■ ASSIGNED TASK
Below are some records; find each line that carries the word "cyan" and copy it.

:: SOURCE DATA

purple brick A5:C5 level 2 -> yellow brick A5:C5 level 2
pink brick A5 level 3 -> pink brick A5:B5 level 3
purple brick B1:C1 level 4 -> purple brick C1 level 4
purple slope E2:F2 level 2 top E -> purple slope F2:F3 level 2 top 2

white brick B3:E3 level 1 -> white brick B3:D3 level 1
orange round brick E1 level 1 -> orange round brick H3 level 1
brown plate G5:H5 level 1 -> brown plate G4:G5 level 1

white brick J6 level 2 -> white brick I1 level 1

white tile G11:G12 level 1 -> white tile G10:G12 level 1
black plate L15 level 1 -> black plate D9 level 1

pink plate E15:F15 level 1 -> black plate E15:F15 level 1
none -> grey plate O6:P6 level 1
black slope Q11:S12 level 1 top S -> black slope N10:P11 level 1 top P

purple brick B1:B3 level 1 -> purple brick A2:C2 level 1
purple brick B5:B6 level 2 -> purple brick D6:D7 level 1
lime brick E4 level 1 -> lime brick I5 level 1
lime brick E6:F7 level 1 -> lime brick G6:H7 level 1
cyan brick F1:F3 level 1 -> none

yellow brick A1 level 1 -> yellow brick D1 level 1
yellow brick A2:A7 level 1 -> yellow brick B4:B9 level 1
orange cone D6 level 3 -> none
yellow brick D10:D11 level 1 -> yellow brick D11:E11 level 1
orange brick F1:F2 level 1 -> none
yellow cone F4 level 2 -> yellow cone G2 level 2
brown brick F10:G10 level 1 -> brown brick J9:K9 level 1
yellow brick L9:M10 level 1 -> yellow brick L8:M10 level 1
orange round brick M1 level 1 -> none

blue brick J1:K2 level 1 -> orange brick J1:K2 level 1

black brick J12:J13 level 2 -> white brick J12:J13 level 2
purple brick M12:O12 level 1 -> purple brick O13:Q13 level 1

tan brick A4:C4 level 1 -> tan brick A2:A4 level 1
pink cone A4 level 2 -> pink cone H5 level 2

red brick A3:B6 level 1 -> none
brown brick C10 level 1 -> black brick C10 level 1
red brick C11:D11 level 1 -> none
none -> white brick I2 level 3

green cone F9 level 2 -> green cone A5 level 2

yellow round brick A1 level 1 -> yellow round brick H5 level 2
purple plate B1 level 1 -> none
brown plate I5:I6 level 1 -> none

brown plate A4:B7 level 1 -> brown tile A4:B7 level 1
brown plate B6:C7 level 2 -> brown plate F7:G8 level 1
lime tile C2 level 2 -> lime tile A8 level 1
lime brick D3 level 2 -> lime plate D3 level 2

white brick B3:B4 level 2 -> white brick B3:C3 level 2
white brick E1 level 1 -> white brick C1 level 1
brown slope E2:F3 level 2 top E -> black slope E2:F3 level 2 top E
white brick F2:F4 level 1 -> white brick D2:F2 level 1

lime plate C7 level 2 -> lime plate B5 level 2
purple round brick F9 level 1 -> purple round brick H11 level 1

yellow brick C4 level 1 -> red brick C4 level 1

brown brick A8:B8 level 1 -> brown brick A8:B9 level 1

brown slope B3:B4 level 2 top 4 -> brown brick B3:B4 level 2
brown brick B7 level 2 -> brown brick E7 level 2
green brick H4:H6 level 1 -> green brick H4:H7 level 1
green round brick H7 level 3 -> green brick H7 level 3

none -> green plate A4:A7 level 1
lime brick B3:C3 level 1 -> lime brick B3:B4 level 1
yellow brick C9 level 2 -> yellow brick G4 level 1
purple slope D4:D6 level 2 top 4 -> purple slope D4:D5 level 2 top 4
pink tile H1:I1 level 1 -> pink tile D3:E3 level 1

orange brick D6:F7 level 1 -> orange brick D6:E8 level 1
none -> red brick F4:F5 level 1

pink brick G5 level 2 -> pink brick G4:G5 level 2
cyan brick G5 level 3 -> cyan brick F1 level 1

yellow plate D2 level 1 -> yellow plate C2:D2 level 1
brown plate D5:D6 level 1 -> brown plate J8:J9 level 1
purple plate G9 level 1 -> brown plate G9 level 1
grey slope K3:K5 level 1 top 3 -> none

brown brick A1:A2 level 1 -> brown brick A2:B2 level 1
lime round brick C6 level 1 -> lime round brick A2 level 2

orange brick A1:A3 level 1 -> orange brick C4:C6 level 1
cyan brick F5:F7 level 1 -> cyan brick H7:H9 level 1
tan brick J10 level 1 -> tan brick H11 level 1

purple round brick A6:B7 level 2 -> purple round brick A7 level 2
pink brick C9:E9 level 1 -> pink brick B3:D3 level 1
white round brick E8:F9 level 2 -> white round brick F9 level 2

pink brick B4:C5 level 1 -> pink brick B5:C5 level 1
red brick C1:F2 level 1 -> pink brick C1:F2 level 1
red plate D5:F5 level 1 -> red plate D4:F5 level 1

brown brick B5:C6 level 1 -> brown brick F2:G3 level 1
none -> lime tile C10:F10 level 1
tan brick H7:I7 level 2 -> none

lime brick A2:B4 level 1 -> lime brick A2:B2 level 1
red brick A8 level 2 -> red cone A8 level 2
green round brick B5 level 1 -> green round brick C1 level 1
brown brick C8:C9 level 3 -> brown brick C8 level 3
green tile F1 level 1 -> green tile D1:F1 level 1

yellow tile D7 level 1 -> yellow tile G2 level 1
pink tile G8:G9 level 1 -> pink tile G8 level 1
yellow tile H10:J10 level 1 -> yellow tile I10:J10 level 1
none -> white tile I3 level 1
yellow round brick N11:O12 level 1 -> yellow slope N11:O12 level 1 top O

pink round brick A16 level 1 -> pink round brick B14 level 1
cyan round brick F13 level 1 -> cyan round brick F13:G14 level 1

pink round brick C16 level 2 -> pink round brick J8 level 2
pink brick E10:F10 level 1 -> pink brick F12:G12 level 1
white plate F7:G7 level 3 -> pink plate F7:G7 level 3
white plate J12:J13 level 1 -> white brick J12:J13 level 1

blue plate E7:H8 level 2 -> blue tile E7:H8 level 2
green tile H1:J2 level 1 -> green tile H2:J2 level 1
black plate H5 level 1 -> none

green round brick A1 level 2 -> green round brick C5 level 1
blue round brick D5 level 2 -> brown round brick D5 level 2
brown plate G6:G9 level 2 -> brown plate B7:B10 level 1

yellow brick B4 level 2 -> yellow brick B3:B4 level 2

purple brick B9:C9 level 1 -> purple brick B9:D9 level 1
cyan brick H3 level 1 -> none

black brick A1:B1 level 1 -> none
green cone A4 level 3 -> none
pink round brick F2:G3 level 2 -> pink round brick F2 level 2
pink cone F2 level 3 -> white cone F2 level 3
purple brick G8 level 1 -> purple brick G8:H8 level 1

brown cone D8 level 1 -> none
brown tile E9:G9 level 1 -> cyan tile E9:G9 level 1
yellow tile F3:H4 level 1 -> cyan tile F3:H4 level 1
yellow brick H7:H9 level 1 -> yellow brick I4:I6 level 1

::::

■ EXERCISE OUTPUT
cyan brick F1:F3 level 1 -> none
cyan brick G5 level 3 -> cyan brick F1 level 1
cyan brick F5:F7 level 1 -> cyan brick H7:H9 level 1
cyan round brick F13 level 1 -> cyan round brick F13:G14 level 1
cyan brick H3 level 1 -> none
brown tile E9:G9 level 1 -> cyan tile E9:G9 level 1
yellow tile F3:H4 level 1 -> cyan tile F3:H4 level 1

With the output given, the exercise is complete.